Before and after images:
□ □ □ □

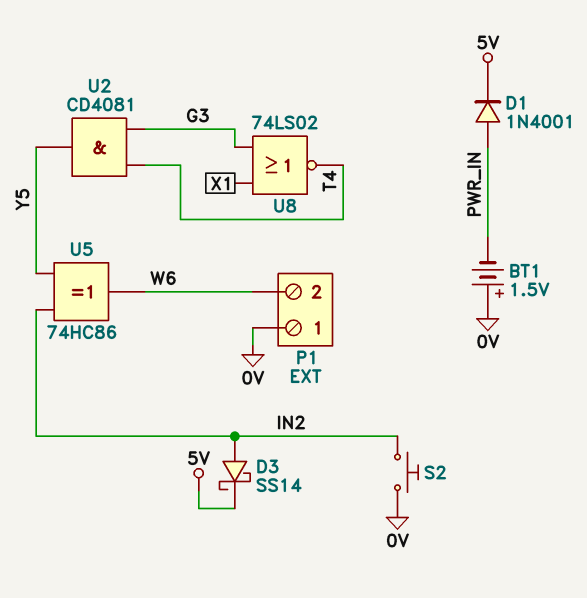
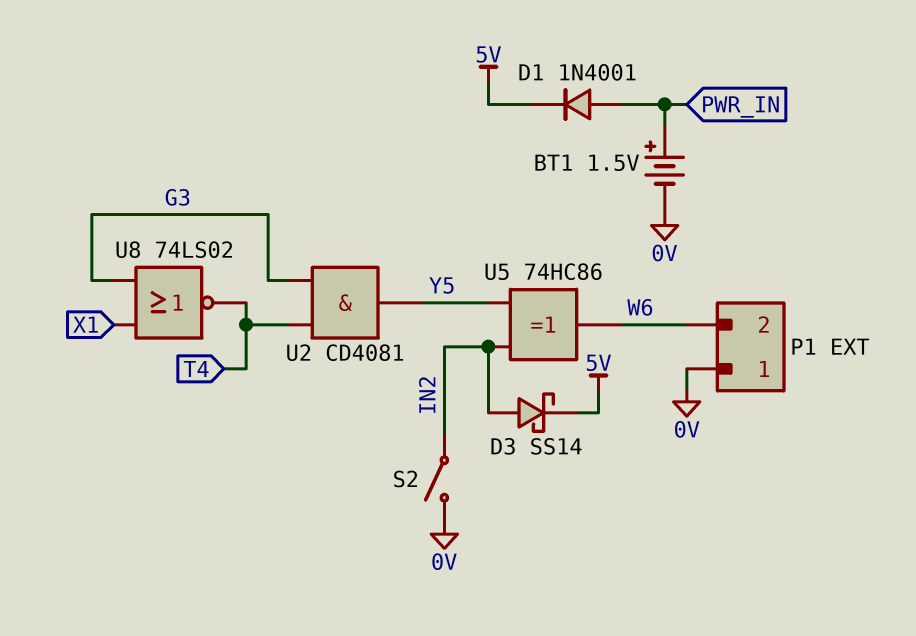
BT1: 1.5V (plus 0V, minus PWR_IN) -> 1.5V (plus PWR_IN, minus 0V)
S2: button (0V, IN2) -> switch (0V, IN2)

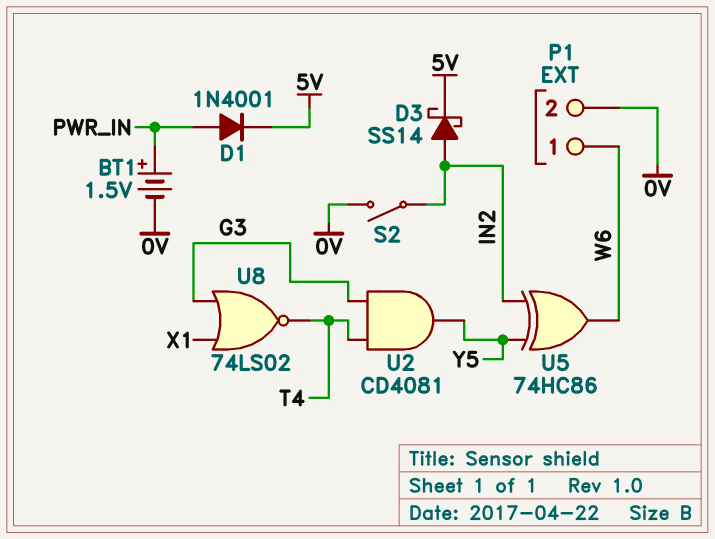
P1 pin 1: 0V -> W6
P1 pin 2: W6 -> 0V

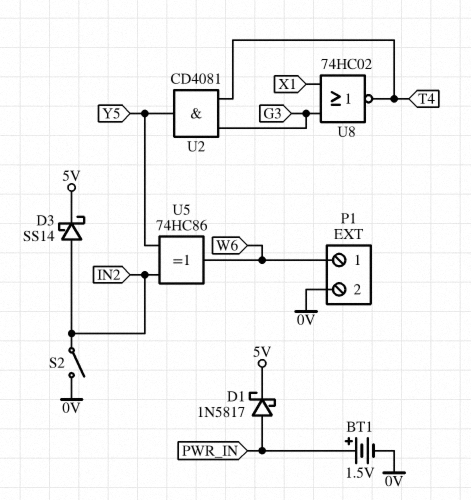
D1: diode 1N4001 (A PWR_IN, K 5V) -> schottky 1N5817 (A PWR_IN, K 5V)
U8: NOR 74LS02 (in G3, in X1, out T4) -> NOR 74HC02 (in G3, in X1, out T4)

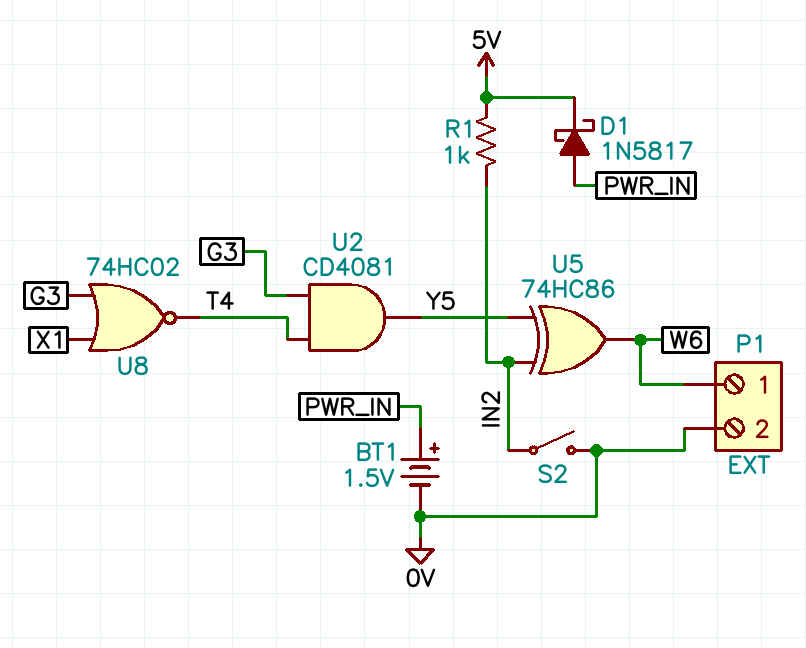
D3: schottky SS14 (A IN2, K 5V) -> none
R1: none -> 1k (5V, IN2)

□ □ □ □

YOUR GOAL: Transcribe all of the records above character for character. Exclude the pictures.

EXERCISE SOLUTION:
BT1: 1.5V (plus 0V, minus PWR_IN) -> 1.5V (plus PWR_IN, minus 0V)
S2: button (0V, IN2) -> switch (0V, IN2)

P1 pin 1: 0V -> W6
P1 pin 2: W6 -> 0V

D1: diode 1N4001 (A PWR_IN, K 5V) -> schottky 1N5817 (A PWR_IN, K 5V)
U8: NOR 74LS02 (in G3, in X1, out T4) -> NOR 74HC02 (in G3, in X1, out T4)

D3: schottky SS14 (A IN2, K 5V) -> none
R1: none -> 1k (5V, IN2)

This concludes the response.